(DATASET EXCERPTS)

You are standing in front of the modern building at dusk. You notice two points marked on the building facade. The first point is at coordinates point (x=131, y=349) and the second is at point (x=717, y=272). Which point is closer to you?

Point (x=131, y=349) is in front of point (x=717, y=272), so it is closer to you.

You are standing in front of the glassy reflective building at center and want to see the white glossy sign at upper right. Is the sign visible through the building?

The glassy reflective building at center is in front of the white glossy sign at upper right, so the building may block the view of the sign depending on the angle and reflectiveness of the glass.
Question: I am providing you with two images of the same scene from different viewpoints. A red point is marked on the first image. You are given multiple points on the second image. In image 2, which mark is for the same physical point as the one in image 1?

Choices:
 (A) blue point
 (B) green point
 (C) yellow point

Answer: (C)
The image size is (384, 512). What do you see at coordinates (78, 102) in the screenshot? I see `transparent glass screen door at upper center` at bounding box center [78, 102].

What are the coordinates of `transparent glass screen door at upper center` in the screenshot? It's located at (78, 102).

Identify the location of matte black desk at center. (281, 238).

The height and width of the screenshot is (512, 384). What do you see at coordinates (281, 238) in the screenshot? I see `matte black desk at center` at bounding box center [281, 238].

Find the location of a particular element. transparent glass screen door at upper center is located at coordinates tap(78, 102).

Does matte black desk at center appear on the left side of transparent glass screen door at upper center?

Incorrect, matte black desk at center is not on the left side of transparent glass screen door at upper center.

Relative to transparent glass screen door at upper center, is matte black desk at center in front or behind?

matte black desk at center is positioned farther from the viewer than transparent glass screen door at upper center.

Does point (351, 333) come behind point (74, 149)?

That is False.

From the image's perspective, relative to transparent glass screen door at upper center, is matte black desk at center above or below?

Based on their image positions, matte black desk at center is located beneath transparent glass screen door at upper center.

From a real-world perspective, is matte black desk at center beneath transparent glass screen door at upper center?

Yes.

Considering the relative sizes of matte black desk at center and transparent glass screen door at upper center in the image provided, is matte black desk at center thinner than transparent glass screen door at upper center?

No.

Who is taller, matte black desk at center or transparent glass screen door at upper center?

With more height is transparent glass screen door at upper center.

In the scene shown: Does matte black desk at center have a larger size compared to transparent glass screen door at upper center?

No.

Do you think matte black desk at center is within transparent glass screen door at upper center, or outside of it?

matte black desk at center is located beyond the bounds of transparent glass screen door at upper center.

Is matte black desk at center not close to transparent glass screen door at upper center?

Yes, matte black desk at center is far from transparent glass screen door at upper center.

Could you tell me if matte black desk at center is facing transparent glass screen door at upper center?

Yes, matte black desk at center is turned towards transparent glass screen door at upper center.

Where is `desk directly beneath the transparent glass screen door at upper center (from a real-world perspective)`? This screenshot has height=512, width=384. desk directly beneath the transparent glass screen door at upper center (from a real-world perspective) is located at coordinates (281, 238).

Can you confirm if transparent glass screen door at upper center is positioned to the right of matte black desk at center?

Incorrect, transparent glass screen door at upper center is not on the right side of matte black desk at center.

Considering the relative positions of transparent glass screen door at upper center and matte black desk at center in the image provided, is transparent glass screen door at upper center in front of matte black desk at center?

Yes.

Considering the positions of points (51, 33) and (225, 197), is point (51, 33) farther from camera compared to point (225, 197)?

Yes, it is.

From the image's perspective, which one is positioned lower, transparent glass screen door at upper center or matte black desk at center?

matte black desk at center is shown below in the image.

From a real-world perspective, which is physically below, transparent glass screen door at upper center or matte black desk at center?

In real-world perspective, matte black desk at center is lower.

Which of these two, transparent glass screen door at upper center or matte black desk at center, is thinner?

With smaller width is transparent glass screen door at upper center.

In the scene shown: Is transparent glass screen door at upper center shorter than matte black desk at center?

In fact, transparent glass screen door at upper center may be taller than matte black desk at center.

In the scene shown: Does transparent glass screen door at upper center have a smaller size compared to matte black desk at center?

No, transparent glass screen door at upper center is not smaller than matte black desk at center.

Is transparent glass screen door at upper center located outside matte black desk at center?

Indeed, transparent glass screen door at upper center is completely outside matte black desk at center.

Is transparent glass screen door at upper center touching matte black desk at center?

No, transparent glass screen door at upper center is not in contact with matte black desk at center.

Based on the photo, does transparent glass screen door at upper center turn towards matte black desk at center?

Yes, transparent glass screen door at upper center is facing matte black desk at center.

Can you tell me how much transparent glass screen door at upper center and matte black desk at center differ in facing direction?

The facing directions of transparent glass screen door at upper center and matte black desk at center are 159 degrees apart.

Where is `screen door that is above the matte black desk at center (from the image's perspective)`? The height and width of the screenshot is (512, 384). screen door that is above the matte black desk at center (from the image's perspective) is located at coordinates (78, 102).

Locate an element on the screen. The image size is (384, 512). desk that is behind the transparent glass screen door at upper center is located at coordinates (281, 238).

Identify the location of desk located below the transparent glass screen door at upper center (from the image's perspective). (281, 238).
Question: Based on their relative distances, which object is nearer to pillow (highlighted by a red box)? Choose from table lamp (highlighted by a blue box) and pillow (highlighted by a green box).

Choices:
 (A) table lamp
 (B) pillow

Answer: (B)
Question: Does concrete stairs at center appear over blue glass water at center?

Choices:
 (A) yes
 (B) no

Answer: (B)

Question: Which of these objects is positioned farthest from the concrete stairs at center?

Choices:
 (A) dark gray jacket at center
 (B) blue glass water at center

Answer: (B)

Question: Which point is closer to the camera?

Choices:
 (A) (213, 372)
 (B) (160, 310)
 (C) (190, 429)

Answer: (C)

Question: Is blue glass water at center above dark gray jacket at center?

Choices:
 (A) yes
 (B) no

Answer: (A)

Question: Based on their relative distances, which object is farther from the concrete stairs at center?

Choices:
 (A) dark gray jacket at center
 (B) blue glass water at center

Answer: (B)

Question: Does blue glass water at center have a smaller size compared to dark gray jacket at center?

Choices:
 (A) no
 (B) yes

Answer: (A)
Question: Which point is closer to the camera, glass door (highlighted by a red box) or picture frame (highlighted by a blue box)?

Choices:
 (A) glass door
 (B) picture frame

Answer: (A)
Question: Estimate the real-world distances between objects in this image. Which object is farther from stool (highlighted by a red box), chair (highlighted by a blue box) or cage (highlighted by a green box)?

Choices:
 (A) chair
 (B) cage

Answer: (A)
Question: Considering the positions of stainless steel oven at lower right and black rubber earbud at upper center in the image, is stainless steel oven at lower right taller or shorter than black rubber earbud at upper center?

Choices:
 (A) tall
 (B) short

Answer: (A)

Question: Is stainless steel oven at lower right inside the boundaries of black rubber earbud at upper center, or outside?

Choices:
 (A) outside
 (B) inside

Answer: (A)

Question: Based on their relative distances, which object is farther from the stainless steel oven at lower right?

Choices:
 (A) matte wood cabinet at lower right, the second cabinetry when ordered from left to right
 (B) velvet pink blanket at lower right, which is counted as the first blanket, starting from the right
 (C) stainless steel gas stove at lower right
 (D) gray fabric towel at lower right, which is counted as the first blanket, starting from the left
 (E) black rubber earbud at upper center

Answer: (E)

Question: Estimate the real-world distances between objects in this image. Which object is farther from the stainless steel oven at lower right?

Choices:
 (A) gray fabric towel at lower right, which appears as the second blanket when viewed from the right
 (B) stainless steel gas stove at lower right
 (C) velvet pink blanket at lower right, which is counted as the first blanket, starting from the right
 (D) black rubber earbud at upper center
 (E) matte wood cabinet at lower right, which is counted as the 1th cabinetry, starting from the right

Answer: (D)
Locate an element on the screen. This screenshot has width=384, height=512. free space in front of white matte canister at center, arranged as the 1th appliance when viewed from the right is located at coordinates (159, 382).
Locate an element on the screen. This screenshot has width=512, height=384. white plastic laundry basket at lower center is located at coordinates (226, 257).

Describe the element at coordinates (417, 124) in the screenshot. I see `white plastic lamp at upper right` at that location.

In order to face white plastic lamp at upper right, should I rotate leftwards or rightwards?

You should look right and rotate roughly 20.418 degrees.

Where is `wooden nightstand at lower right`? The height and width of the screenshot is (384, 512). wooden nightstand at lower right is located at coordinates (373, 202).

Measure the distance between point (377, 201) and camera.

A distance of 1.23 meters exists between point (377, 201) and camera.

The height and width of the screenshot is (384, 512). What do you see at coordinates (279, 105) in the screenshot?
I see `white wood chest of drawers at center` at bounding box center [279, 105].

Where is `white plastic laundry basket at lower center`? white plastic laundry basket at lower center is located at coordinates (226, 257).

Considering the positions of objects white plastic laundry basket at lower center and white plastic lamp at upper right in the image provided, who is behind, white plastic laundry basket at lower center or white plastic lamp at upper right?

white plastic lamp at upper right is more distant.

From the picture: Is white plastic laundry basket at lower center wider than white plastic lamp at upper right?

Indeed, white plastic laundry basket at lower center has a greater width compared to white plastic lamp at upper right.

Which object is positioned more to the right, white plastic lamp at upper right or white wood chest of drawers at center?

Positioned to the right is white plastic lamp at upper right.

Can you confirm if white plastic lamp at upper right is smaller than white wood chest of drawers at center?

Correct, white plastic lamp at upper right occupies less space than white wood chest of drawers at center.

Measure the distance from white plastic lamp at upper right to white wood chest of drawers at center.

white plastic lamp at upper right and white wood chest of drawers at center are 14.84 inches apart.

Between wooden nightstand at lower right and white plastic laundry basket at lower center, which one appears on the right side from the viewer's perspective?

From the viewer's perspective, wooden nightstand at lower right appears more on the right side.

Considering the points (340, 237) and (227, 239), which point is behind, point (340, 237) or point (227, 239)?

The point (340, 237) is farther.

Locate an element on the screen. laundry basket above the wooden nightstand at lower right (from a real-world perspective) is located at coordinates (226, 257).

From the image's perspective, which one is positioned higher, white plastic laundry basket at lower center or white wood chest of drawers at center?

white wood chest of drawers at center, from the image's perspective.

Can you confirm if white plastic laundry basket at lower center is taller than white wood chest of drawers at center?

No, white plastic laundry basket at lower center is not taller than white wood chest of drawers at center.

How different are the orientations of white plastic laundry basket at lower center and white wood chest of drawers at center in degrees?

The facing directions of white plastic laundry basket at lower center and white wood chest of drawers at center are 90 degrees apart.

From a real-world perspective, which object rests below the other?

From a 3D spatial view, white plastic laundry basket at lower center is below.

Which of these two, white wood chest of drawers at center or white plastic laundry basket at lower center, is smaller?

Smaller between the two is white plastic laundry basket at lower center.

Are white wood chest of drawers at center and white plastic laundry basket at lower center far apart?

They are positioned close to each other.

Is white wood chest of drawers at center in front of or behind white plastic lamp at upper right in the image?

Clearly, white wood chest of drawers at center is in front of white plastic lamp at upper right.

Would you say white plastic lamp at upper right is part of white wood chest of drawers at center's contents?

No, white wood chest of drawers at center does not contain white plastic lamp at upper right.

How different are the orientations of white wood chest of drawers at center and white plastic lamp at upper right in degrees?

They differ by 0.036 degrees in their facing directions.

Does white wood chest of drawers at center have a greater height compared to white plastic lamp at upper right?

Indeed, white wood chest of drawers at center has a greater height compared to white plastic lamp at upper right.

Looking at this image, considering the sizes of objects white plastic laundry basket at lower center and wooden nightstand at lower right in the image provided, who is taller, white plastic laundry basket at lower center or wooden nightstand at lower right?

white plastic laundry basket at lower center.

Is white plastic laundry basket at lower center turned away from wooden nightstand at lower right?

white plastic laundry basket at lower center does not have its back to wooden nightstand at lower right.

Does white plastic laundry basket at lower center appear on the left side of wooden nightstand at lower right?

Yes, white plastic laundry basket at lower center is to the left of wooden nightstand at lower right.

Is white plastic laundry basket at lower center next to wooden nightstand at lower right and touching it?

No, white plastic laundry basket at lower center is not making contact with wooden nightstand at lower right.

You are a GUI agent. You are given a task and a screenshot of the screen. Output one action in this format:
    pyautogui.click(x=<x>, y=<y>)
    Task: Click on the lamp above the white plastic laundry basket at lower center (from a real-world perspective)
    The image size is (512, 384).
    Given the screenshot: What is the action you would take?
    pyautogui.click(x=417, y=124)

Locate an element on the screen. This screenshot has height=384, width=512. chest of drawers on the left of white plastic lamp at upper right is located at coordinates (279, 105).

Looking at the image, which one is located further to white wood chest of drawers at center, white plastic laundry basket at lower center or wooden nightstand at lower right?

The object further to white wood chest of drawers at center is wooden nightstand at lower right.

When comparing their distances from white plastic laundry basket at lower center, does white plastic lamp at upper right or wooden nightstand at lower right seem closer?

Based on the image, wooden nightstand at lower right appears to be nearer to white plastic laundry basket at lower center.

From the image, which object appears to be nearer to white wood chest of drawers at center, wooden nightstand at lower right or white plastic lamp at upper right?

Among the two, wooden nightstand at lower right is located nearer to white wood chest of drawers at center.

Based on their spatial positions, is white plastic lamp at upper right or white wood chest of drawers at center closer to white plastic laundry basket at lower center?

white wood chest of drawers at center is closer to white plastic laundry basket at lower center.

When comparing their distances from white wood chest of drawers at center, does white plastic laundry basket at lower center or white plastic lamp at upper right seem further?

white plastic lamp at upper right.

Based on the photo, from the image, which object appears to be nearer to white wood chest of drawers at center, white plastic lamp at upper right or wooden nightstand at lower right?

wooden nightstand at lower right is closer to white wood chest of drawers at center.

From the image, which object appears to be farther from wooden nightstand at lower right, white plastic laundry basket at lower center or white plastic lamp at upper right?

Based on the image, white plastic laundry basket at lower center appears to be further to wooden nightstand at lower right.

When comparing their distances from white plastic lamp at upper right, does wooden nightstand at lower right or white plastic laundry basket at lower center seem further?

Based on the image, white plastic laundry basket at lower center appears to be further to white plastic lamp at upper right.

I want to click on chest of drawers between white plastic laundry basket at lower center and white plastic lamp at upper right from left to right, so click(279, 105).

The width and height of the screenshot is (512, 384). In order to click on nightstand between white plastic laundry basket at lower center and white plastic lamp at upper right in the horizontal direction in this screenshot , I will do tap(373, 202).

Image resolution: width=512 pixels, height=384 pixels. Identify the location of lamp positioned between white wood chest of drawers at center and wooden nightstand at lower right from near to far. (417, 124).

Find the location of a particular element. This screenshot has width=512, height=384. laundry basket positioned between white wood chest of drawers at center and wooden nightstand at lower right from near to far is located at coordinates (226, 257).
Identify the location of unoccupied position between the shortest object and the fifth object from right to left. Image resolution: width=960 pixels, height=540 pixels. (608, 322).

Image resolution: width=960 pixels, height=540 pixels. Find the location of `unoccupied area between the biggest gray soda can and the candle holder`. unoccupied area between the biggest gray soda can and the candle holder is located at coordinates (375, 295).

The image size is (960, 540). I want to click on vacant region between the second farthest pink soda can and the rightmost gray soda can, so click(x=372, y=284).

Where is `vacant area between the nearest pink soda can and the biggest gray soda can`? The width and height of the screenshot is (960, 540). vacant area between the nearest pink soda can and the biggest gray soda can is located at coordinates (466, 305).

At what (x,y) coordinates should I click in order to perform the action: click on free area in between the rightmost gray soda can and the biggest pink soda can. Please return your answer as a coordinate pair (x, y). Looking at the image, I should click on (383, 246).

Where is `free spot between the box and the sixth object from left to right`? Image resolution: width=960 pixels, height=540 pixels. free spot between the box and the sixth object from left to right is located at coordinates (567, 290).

(REQUIRED ACTION)
Return the lines of the data verbatim from the line that contains "Can you confirm if white plastic laundry" through the line that contains "Indeed, white wood", including both of those lines.

(RESPONSE)
Can you confirm if white plastic laundry basket at lower center is taller than white wood chest of drawers at center?

No, white plastic laundry basket at lower center is not taller than white wood chest of drawers at center.

How different are the orientations of white plastic laundry basket at lower center and white wood chest of drawers at center in degrees?

The facing directions of white plastic laundry basket at lower center and white wood chest of drawers at center are 90 degrees apart.

From a real-world perspective, which object rests below the other?

From a 3D spatial view, white plastic laundry basket at lower center is below.

Which of these two, white wood chest of drawers at center or white plastic laundry basket at lower center, is smaller?

Smaller between the two is white plastic laundry basket at lower center.

Are white wood chest of drawers at center and white plastic laundry basket at lower center far apart?

They are positioned close to each other.

Is white wood chest of drawers at center in front of or behind white plastic lamp at upper right in the image?

Clearly, white wood chest of drawers at center is in front of white plastic lamp at upper right.

Would you say white plastic lamp at upper right is part of white wood chest of drawers at center's contents?

No, white wood chest of drawers at center does not contain white plastic lamp at upper right.

How different are the orientations of white wood chest of drawers at center and white plastic lamp at upper right in degrees?

They differ by 0.036 degrees in their facing directions.

Does white wood chest of drawers at center have a greater height compared to white plastic lamp at upper right?

Indeed, white wood chest of drawers at center has a greater height compared to white plastic lamp at upper right.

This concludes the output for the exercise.